### [ACTION ITEM]
Please restate each entry word for word and leave the pictures out.

Itemized modification records
+===+

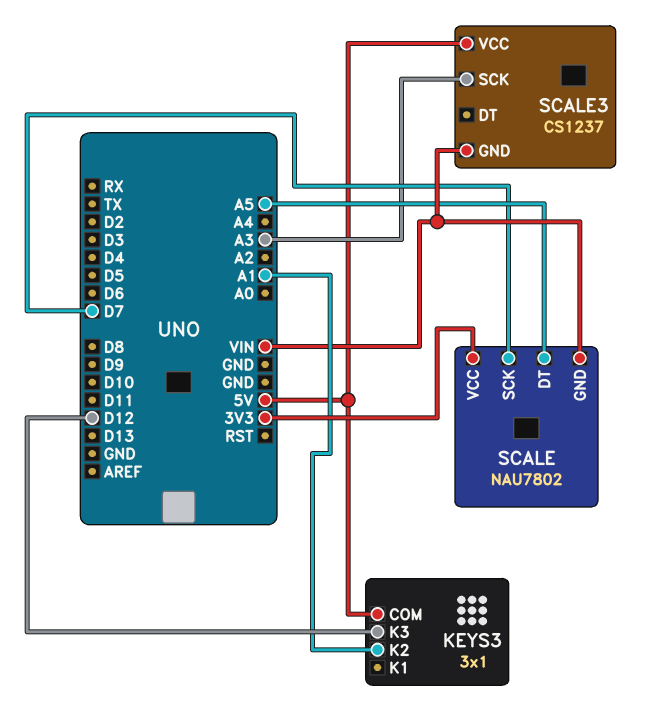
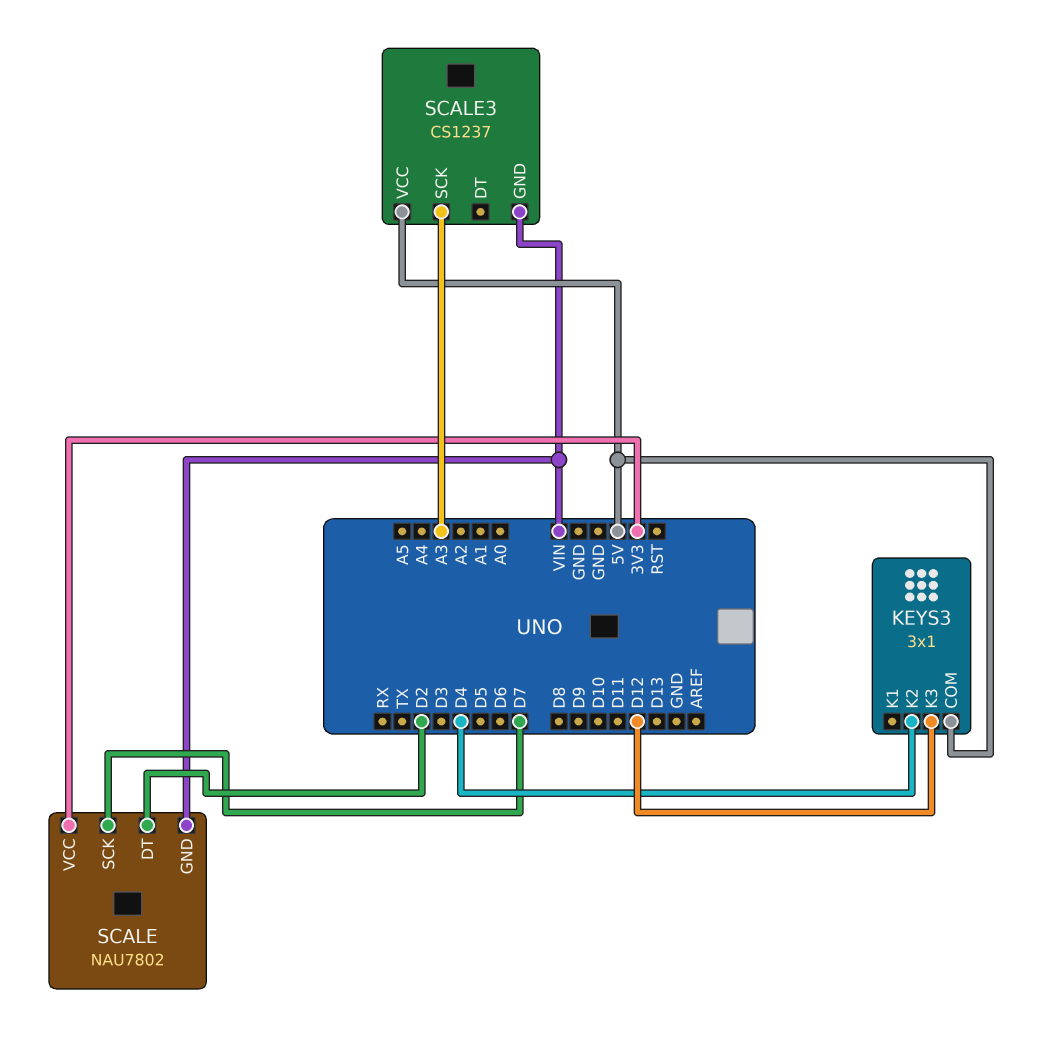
KEYS3 pin K2: A1 -> D4
SCALE pin DT: A5 -> D2

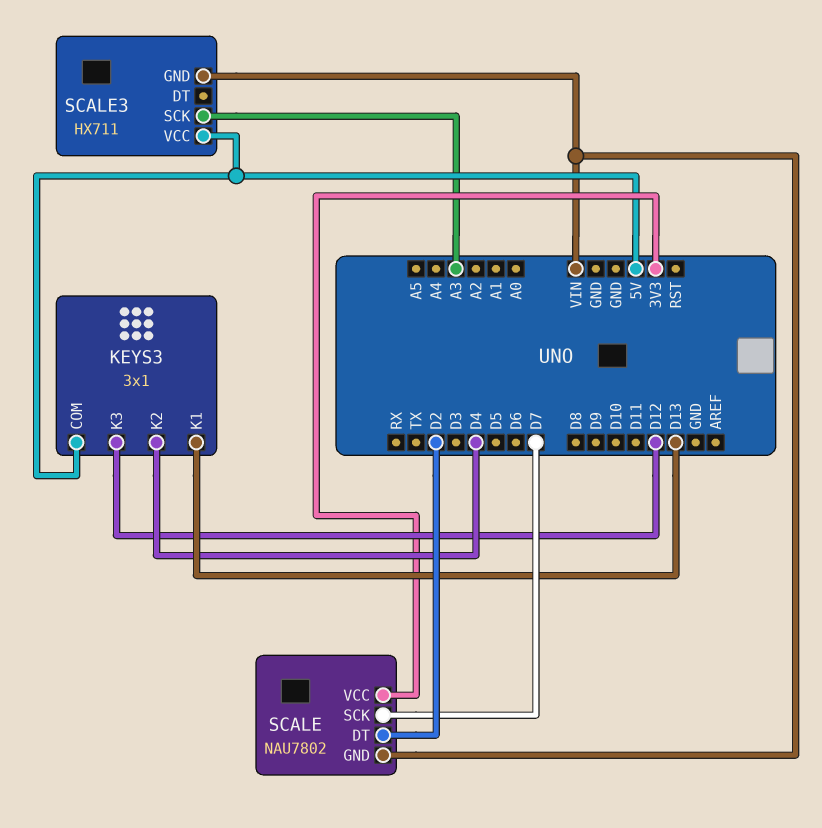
KEYS3 pin K1: none -> D13
SCALE3: CS1237 -> HX711

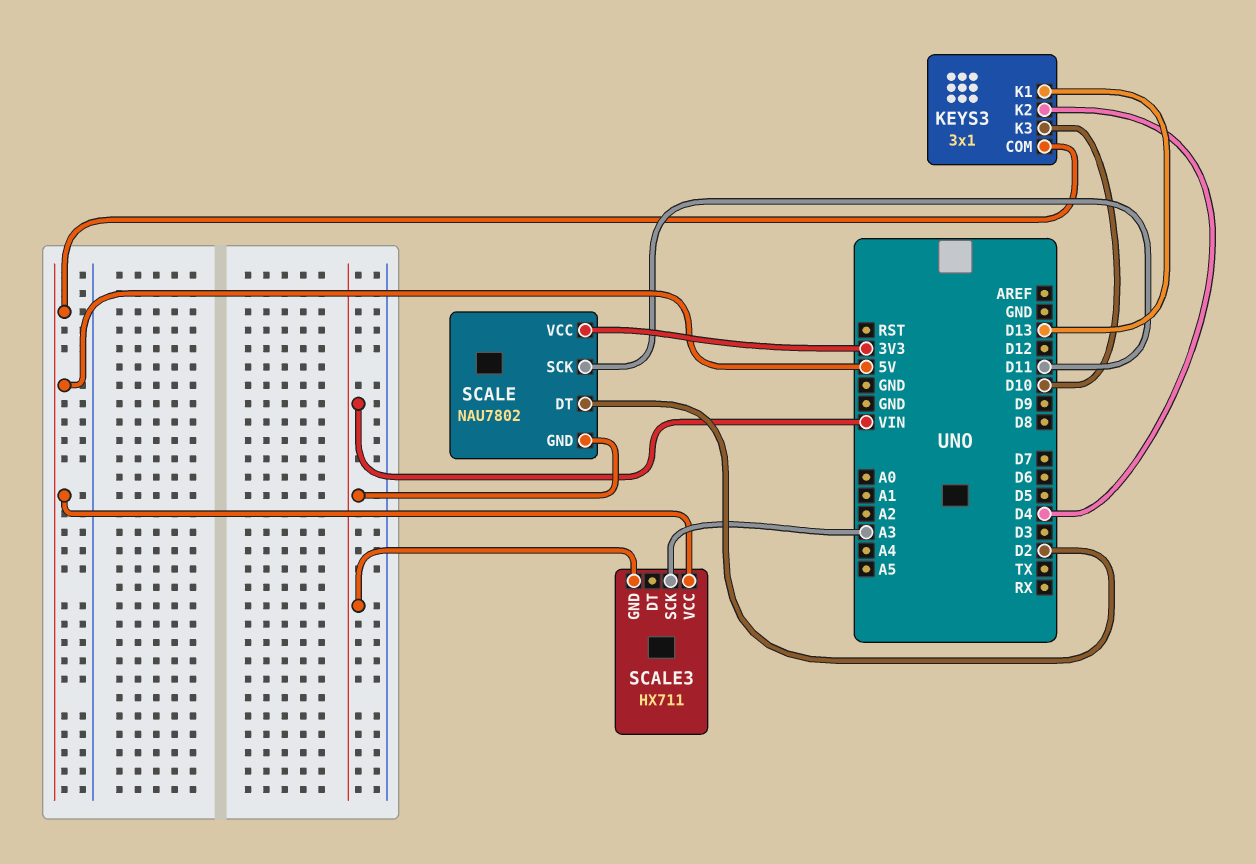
KEYS3 pin K3: D12 -> D10
SCALE pin SCK: D7 -> D11

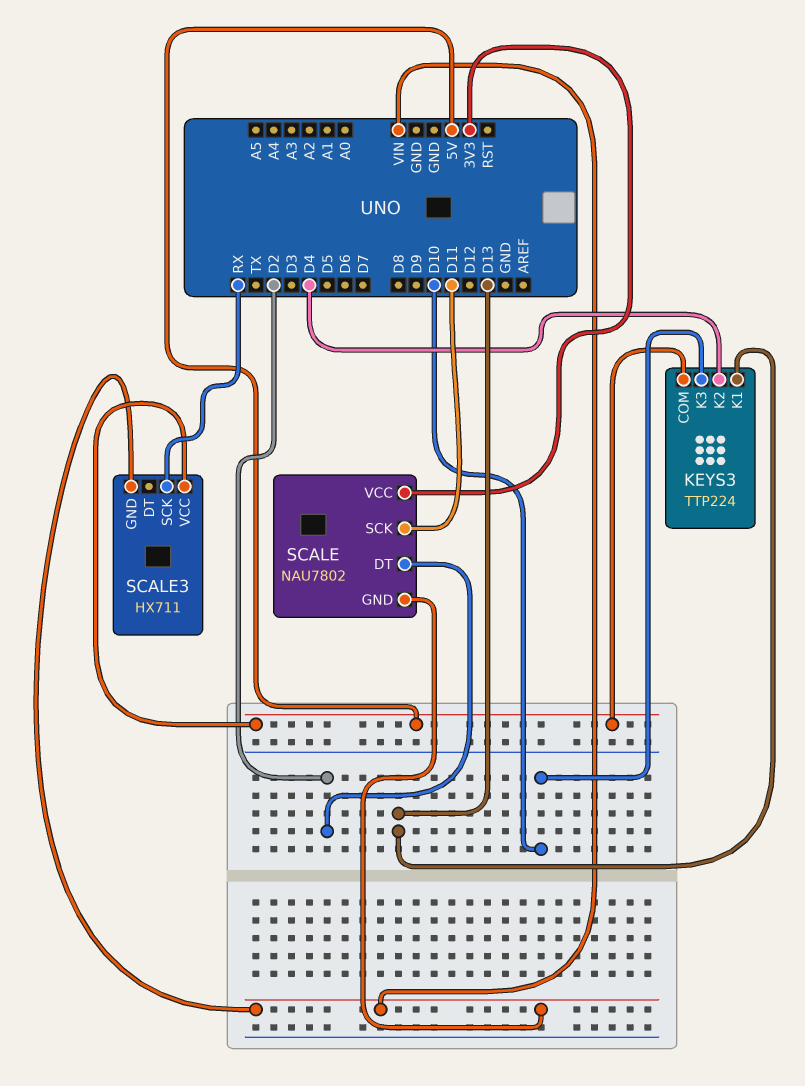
KEYS3: 3x1 -> TTP224
SCALE3 pin SCK: A3 -> RX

+===+

### [WORKED SOLUTION]
KEYS3 pin K2: A1 -> D4
SCALE pin DT: A5 -> D2

KEYS3 pin K1: none -> D13
SCALE3: CS1237 -> HX711

KEYS3 pin K3: D12 -> D10
SCALE pin SCK: D7 -> D11

KEYS3: 3x1 -> TTP224
SCALE3 pin SCK: A3 -> RX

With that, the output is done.